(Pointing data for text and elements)
┌──

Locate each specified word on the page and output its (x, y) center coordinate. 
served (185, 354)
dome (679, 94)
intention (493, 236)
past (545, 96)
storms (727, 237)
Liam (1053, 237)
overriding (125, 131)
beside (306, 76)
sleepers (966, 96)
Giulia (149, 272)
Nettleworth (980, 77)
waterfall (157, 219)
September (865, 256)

└──

• The request: Rewrite all of the data above, putting "midpoint" in place of "center" and leaving everything else unchanged.

• Result:
Locate each specified word on the page and output its (x, y) midpoint coordinate. 
served (185, 354)
dome (679, 94)
intention (493, 236)
past (545, 96)
storms (727, 237)
Liam (1053, 237)
overriding (125, 131)
beside (306, 76)
sleepers (966, 96)
Giulia (149, 272)
Nettleworth (980, 77)
waterfall (157, 219)
September (865, 256)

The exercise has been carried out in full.